* **What you have to do**: Please retype the listing below exactly as it stands, skipping any pictures.
====
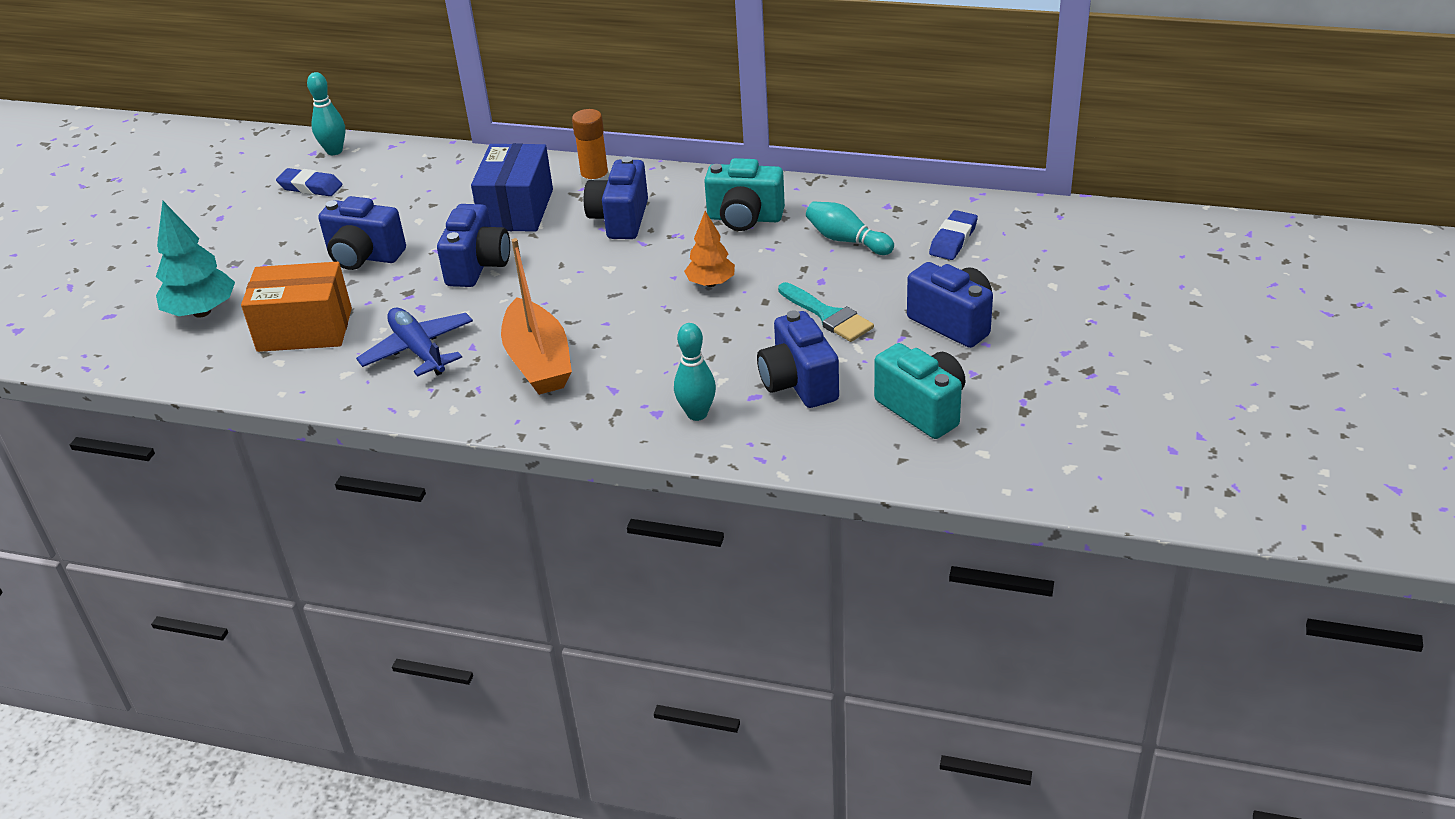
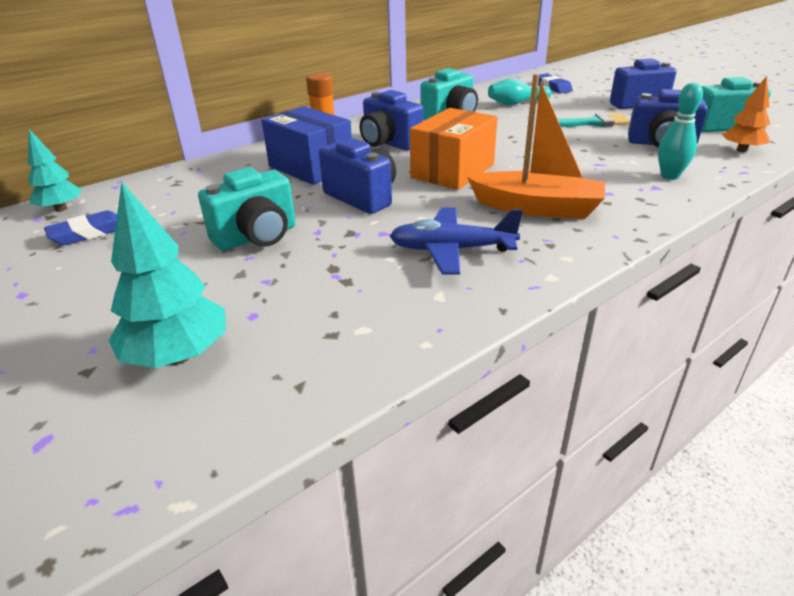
camera: 55 degrees left, 5 degrees down
(305, 330) = (327, 298): orange box -> orange box (452, 171)
(334, 151) = (61, 209): turquoise bowling pin -> turquoise tree
(364, 256) = (257, 237): blue camera -> turquoise camera
(711, 283) = (511, 139): orange tree -> orange tree (741, 150)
====
* **Completed exercise**:
camera: 55 degrees left, 5 degrees down
(305, 330) = (327, 298): orange box -> orange box (452, 171)
(334, 151) = (61, 209): turquoise bowling pin -> turquoise tree
(364, 256) = (257, 237): blue camera -> turquoise camera
(711, 283) = (511, 139): orange tree -> orange tree (741, 150)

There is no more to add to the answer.